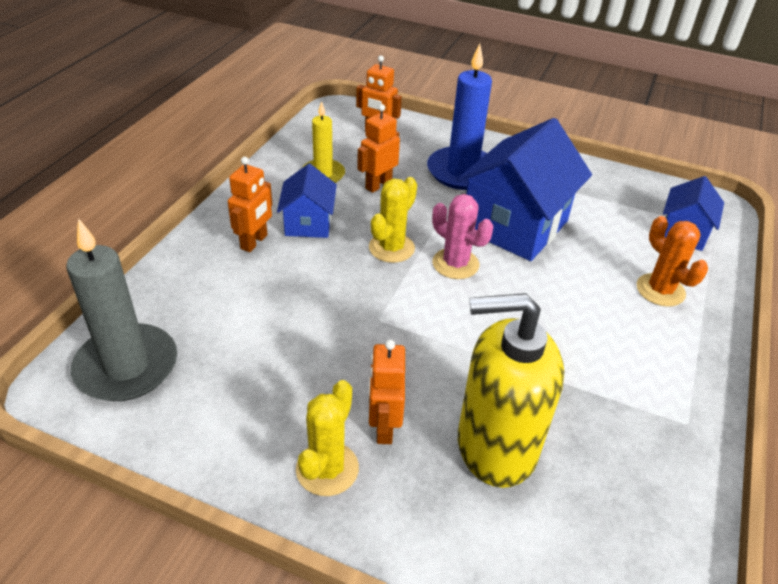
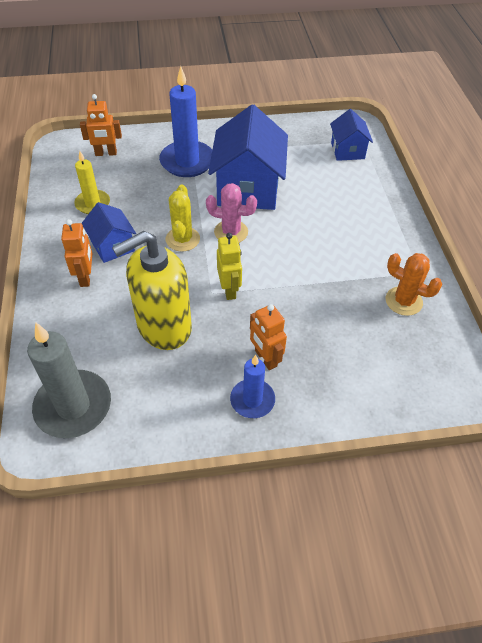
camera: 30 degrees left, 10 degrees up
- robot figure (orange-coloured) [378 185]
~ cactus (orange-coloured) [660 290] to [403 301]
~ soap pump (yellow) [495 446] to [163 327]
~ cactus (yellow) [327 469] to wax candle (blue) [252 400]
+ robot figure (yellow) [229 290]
──────
## About this task
From the line holding "to [403 301]" to the last line of the entries above, restate each line exactly; include both ends and omit everything else.

## Result below
~ cactus (orange-coloured) [660 290] to [403 301]
~ soap pump (yellow) [495 446] to [163 327]
~ cactus (yellow) [327 469] to wax candle (blue) [252 400]
+ robot figure (yellow) [229 290]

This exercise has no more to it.